- **Your instructions**
Without the pictures, retype each line below exactly as it stands.

- **Supplied material**
______________________________

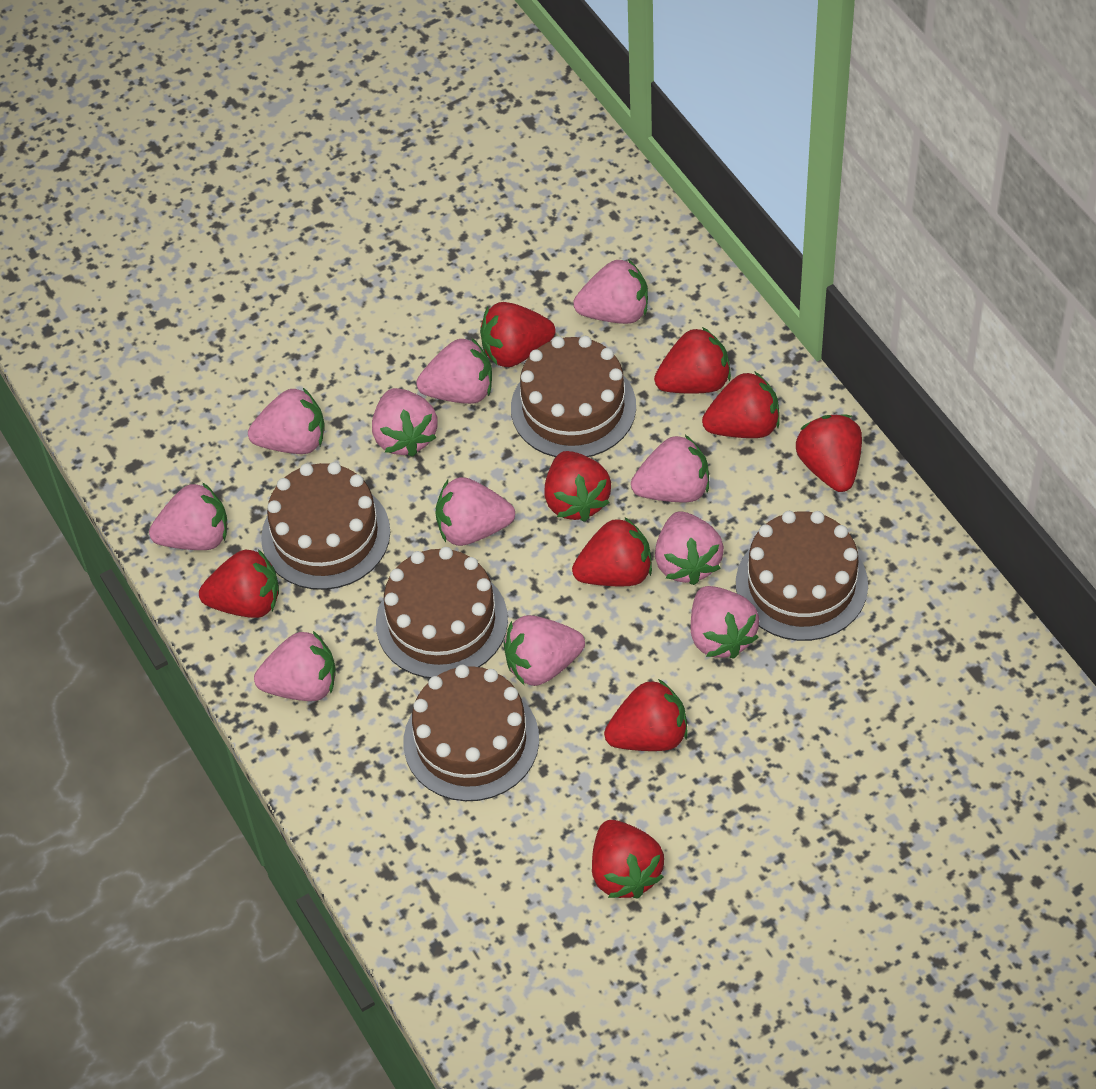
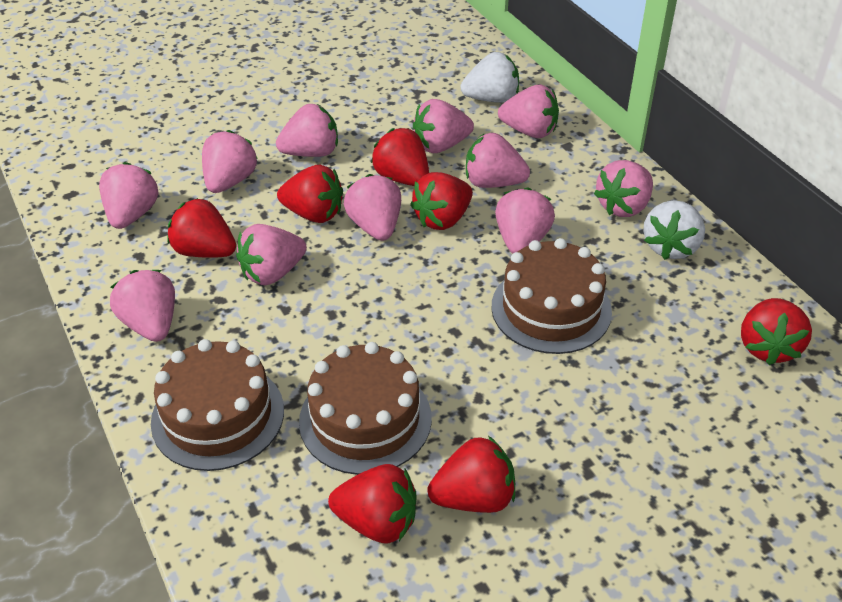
brown cake: 5 -> 3
red strawberry: 9 -> 7
white strawberry: 0 -> 2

______________________________

- **Response area**
brown cake: 5 -> 3
red strawberry: 9 -> 7
white strawberry: 0 -> 2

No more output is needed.